With the pictures omitted, write out the entries that follow exactly as they stand.

§ **EXTRACTED DATA**:
=== Begin Enclosure ===

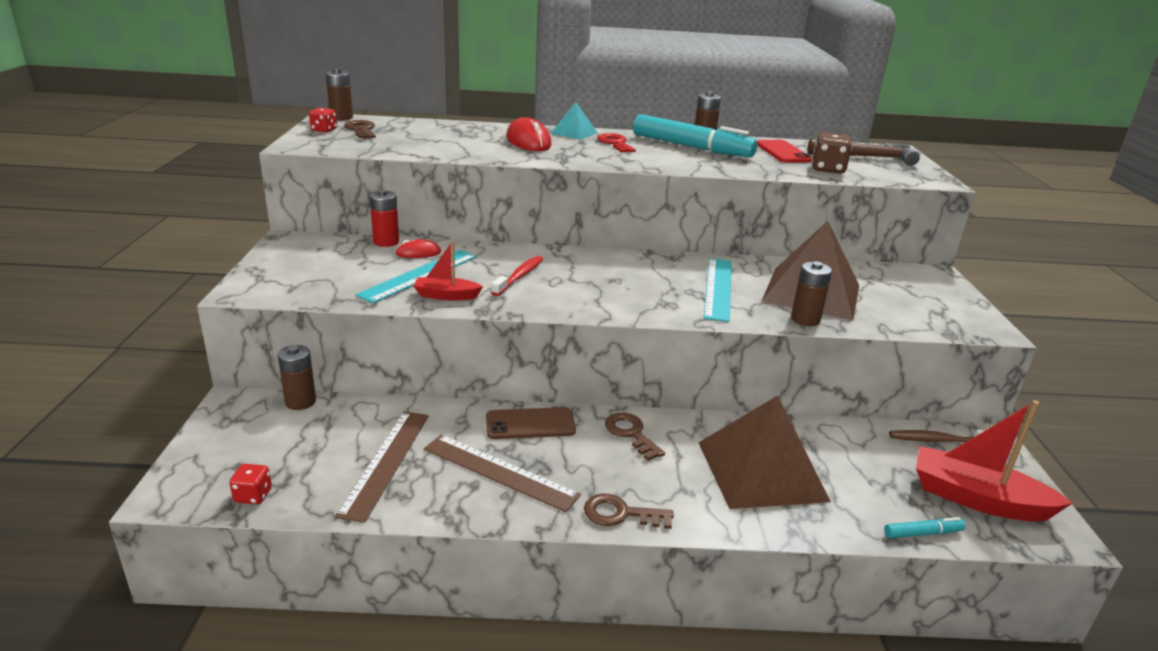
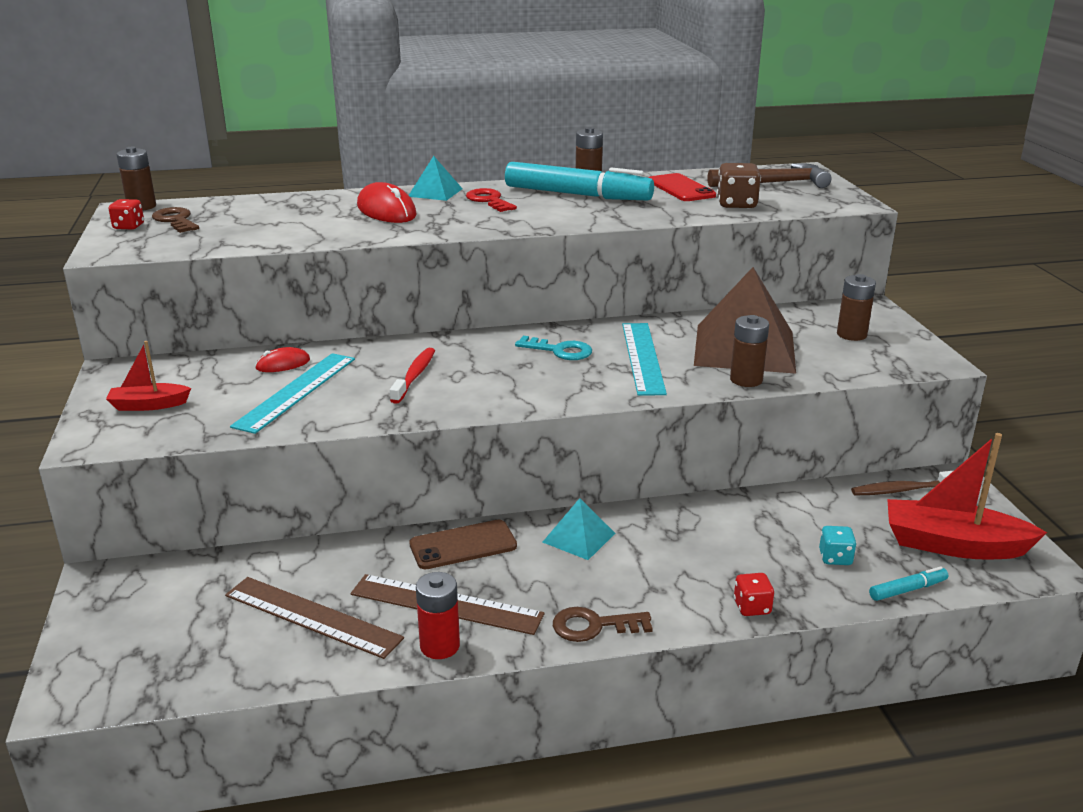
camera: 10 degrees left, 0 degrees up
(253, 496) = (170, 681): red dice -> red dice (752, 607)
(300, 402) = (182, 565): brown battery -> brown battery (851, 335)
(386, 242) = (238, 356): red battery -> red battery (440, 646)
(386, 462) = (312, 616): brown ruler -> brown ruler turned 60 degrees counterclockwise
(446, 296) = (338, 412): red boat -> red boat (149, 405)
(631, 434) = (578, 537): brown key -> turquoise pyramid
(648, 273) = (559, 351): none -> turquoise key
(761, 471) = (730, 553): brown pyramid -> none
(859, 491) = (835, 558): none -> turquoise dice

=== End Enclosure ===

§ **SOLUTION FOR THIS EXERCISE**:
camera: 10 degrees left, 0 degrees up
(253, 496) = (170, 681): red dice -> red dice (752, 607)
(300, 402) = (182, 565): brown battery -> brown battery (851, 335)
(386, 242) = (238, 356): red battery -> red battery (440, 646)
(386, 462) = (312, 616): brown ruler -> brown ruler turned 60 degrees counterclockwise
(446, 296) = (338, 412): red boat -> red boat (149, 405)
(631, 434) = (578, 537): brown key -> turquoise pyramid
(648, 273) = (559, 351): none -> turquoise key
(761, 471) = (730, 553): brown pyramid -> none
(859, 491) = (835, 558): none -> turquoise dice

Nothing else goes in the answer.